- Problem -
All lines from the one containing "cyan arrow: (113, 145) -> (78, 80), moved" through the end of the material are to be given back exactly, without pictures.

Content starts

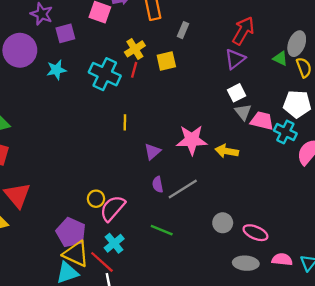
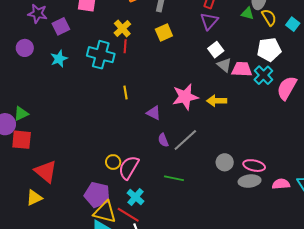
purple circle: (20, 50) -> (25, 48), size x0.6
yellow square: (166, 61) -> (164, 33), moved
cyan cross: (285, 132) -> (263, 75), turned 30
purple triangle: (152, 151) -> (154, 113), turned -42
gray ellipse: (246, 263) -> (250, 181), moved

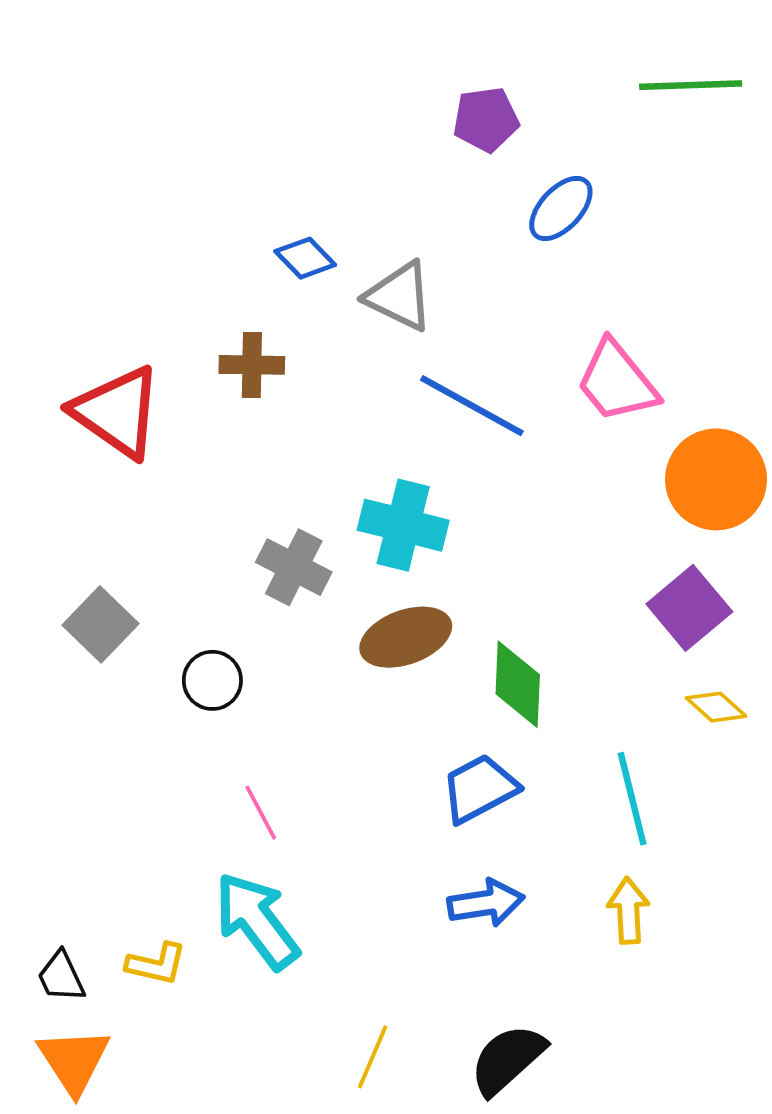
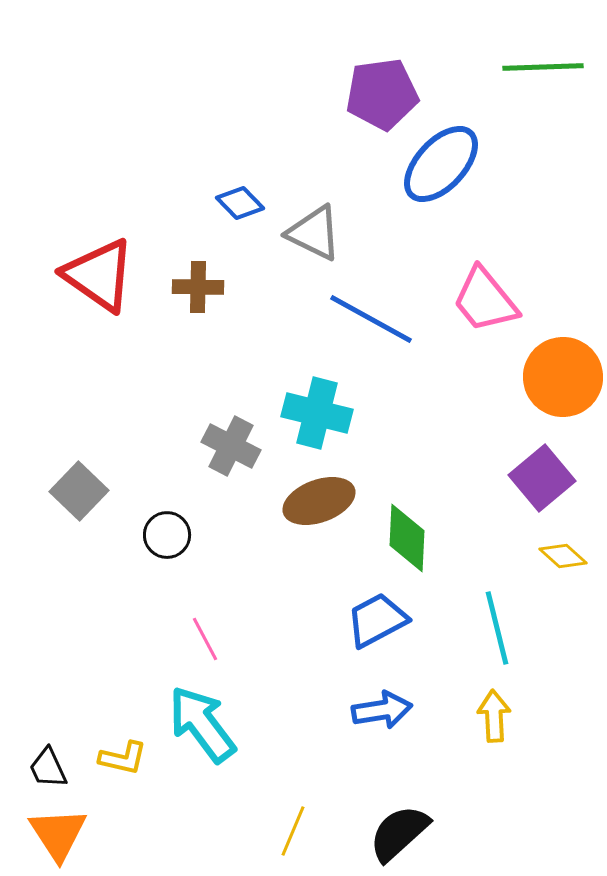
purple pentagon: (486, 119) -> (382, 94), size x1.4
blue ellipse: (561, 208) -> (441, 164), size x1.5
red triangle: (117, 412) -> (99, 275), moved

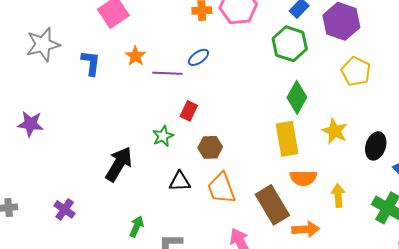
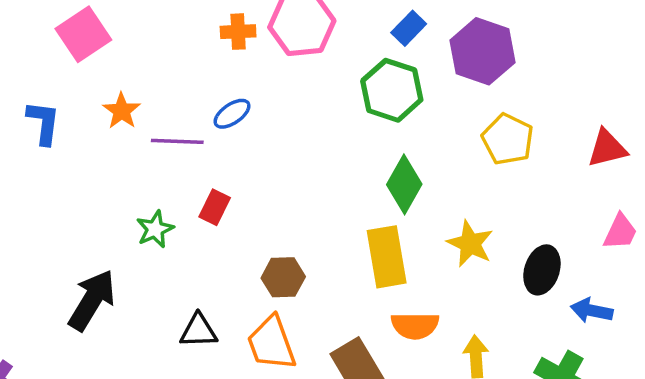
green star: (163, 136) -> (155, 229), moved
brown hexagon: (210, 147) -> (283, 277), moved

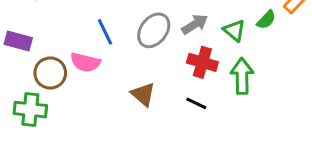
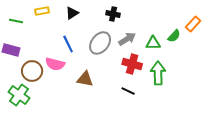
green triangle: (234, 30) -> (153, 43), turned -42
brown triangle: (143, 94) -> (85, 79), moved, turned -30
green cross: (30, 110) -> (19, 95), turned 30

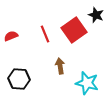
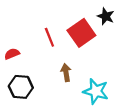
red semicircle: (11, 36) -> (12, 54), moved

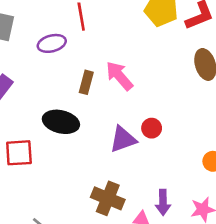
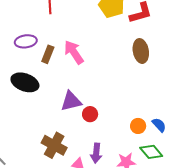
purple ellipse: (52, 43) -> (26, 41), moved
red circle: (152, 128) -> (90, 114), moved

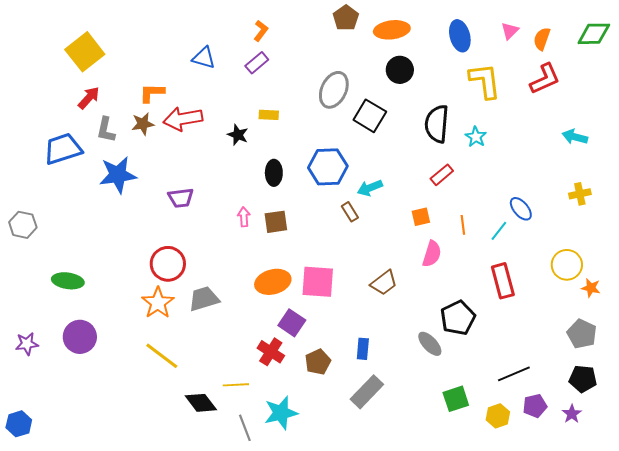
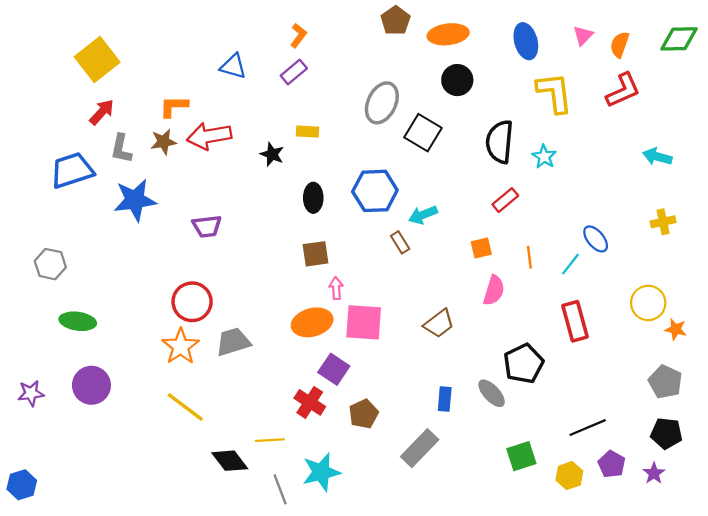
pink arrow: (244, 217) -> (336, 288), moved
gray hexagon: (23, 225) -> (50, 264), moved
blue rectangle: (363, 349) -> (445, 399), moved
purple pentagon: (535, 406) -> (612, 464), turned -30

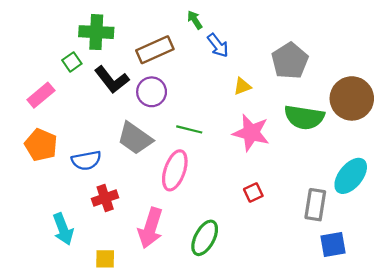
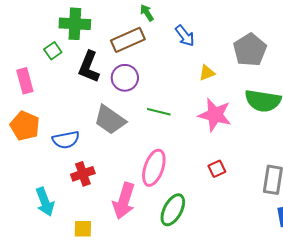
green arrow: (195, 20) -> (147, 13), moved
black L-shape: (112, 80) -> (89, 67), turned 60
pink rectangle: (41, 95) -> (25, 81), turned -65
pink ellipse: (175, 170) -> (154, 168), moved

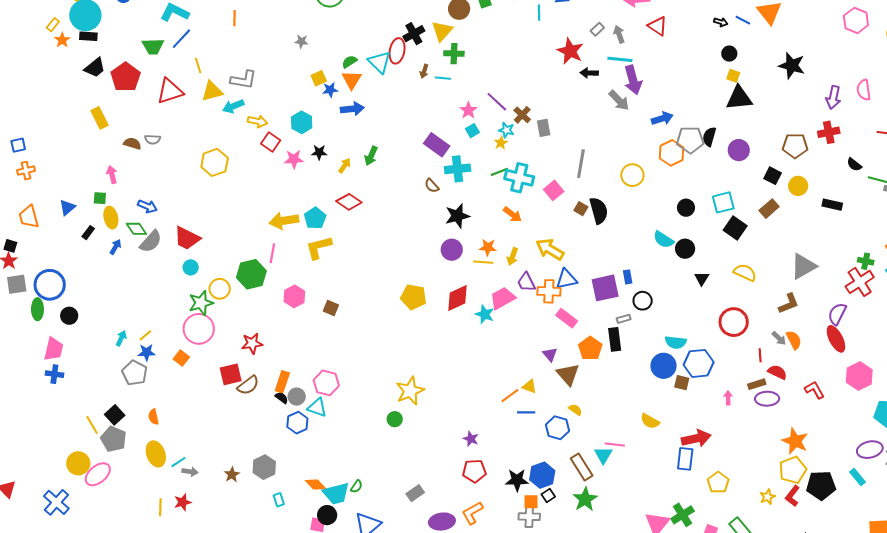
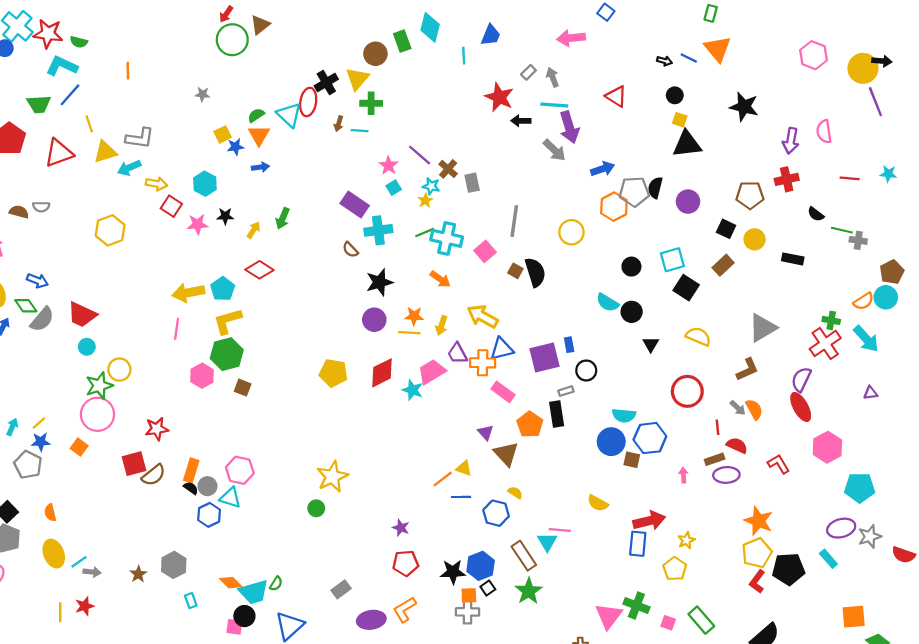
red triangle: (658, 26) -> (616, 96), moved
blue arrow: (352, 109) -> (260, 167), size x0.7
green hexagon: (251, 274) -> (227, 354), moved
yellow star: (767, 497) -> (686, 540), moved
green cross: (683, 515) -> (636, 606), turned -35

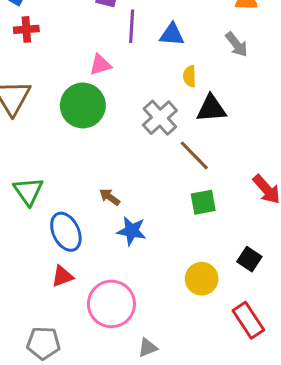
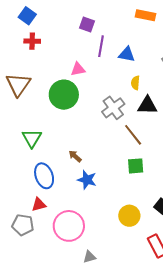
green triangle: (28, 191) -> (32, 138), moved
gray pentagon: (43, 343) -> (23, 225), moved

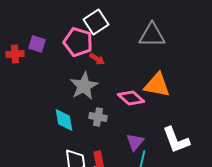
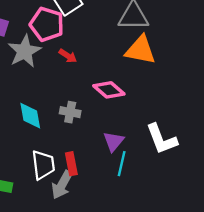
red arrow: (97, 59) -> (68, 56), moved
orange triangle: (157, 85) -> (140, 50), moved
gray star: (84, 86) -> (24, 51), moved

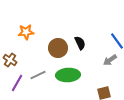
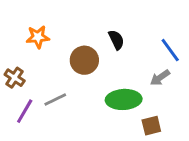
black semicircle: (80, 43) -> (116, 40), moved
green ellipse: (68, 75) -> (124, 99), moved

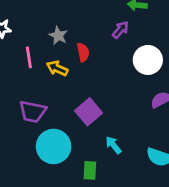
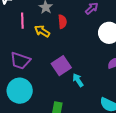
cyan arrow: (113, 145) -> (78, 80), moved
cyan circle: (54, 146) -> (20, 91), moved

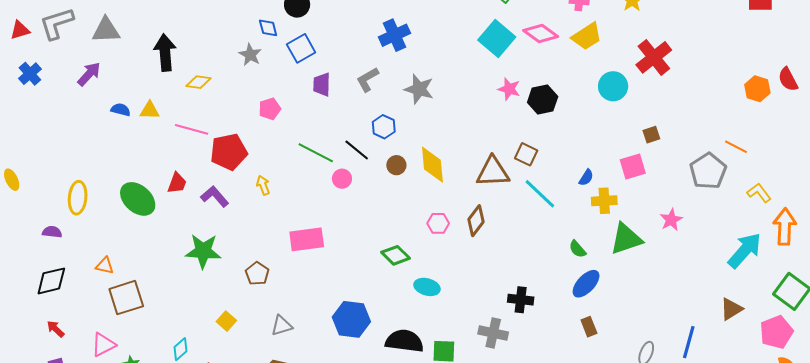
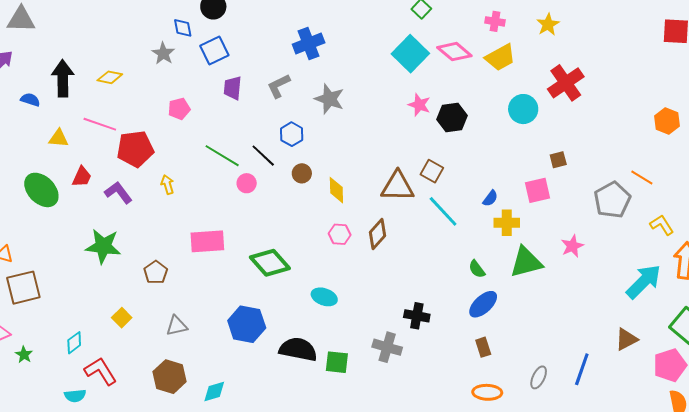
black arrow: (165, 53) -> (63, 78), moved
yellow triangle: (150, 110) -> (58, 138), moved
yellow diamond: (432, 165) -> (336, 190), moved, size x0.7
green diamond: (396, 255) -> (270, 263), moved, size x1.4

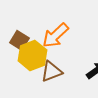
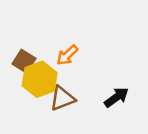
orange arrow: (55, 35) -> (67, 55), size x0.7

Content ends

- Answer section -
cyan arrow: (113, 145) -> (78, 80), moved
cyan circle: (54, 146) -> (20, 91), moved

black arrow: (165, 53) -> (63, 78), moved
yellow triangle: (150, 110) -> (58, 138), moved
yellow diamond: (432, 165) -> (336, 190), moved, size x0.7
green diamond: (396, 255) -> (270, 263), moved, size x1.4

orange arrow: (55, 35) -> (67, 55), size x0.7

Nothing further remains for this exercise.